Content starts
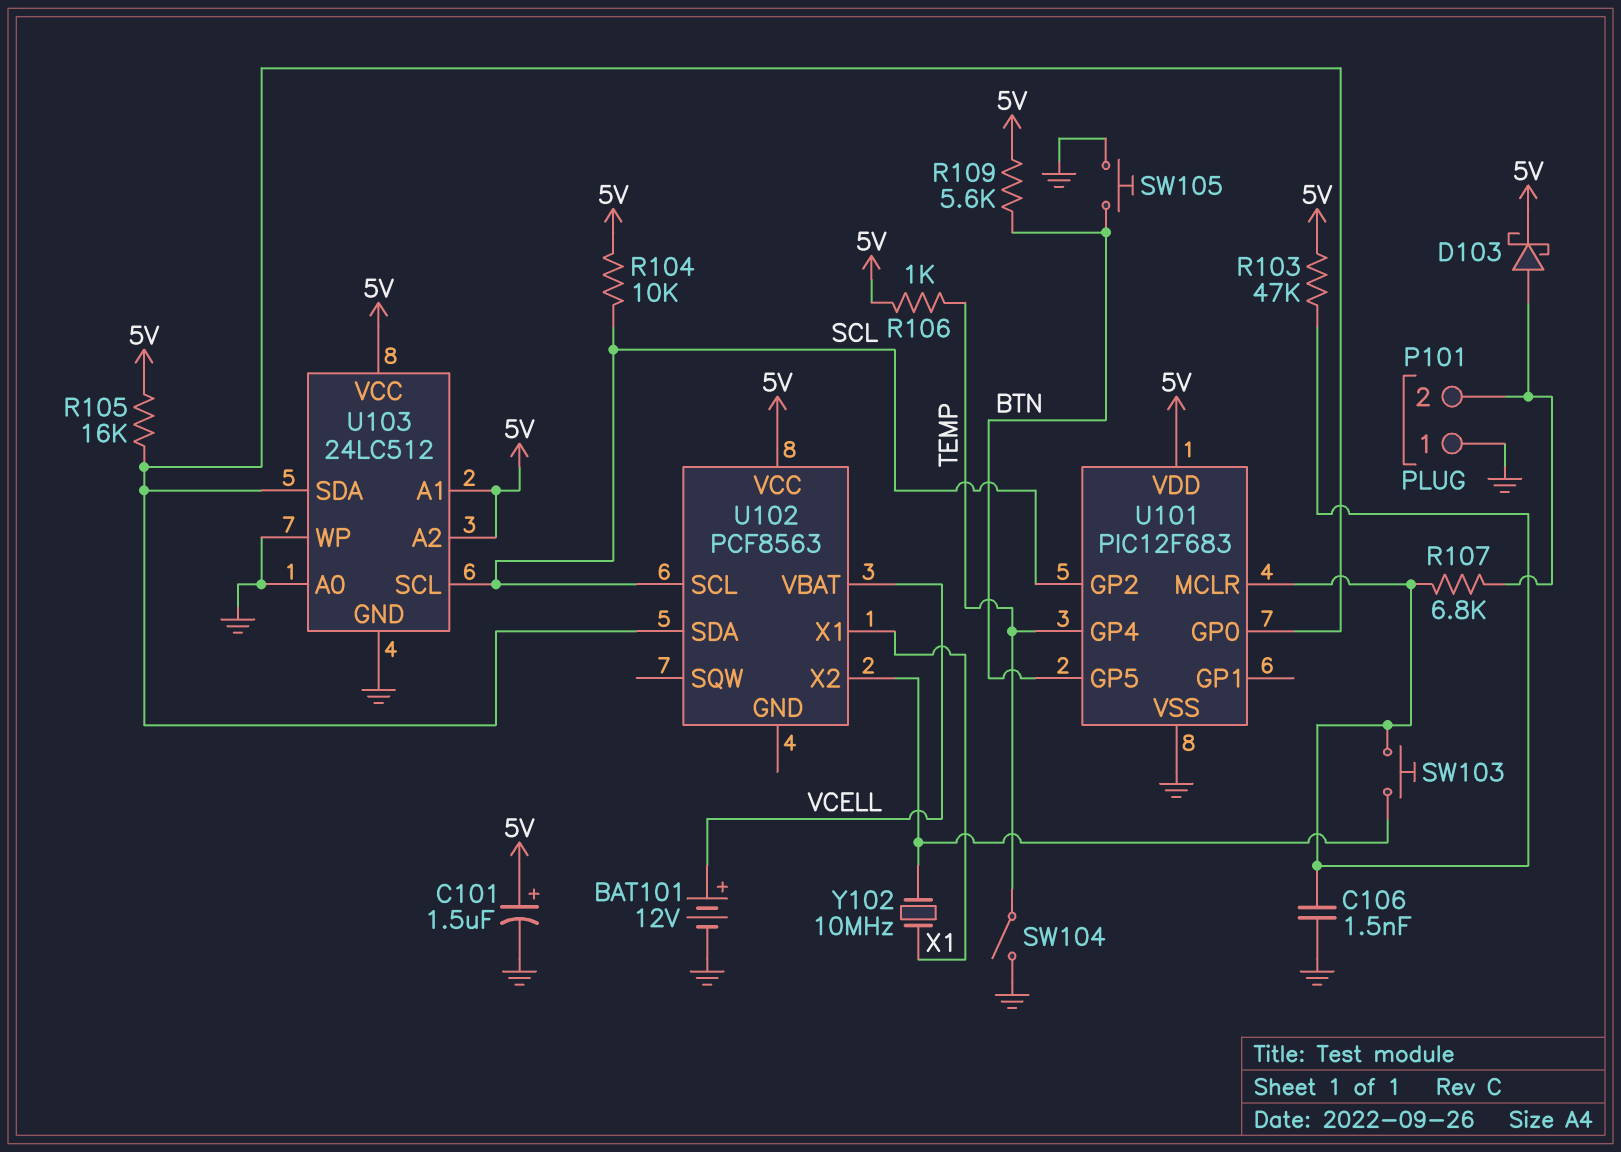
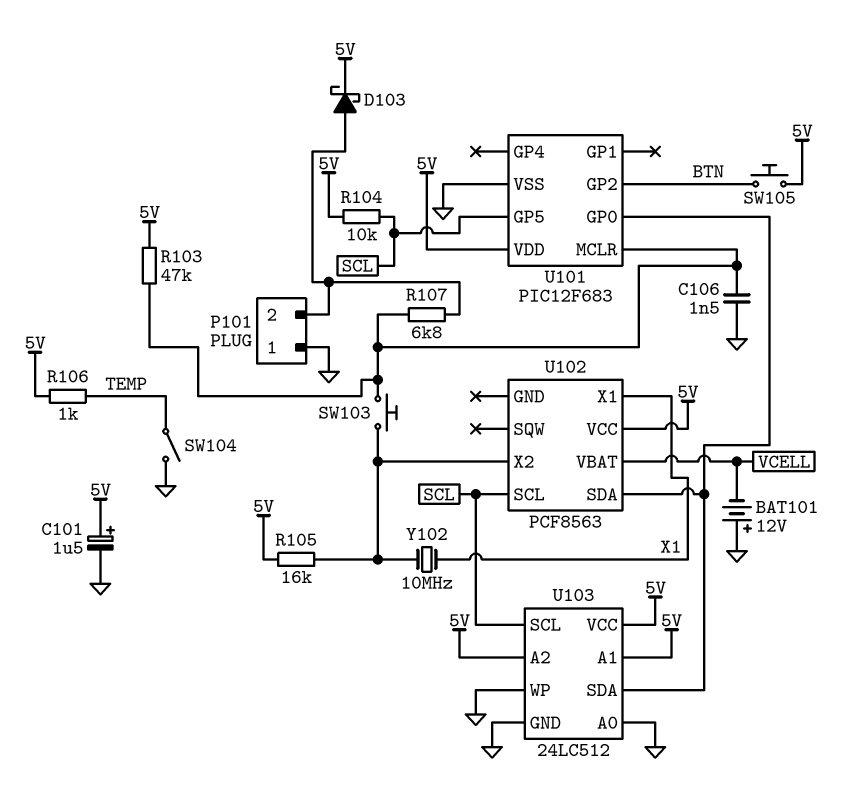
BAT101: 12V (plus VCELL, minus GND) -> 12V (plus GND, minus VCELL)
R105: 16k (5V, U101/GP0) -> 16k (5V, U102/X2)
R109: 5.6k (5V, BTN) -> none
SW105: button (BTN, GND) -> button (5V, BTN)
U101 pin GP2: SCL -> BTN
U101 pin GP4: TEMP -> none
U101 pin GP5: BTN -> SCL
Content ends
> Task brief
From the lines above, copy those that contain the word "none".

> Answer
R109: 5.6k (5V, BTN) -> none
U101 pin GP4: TEMP -> none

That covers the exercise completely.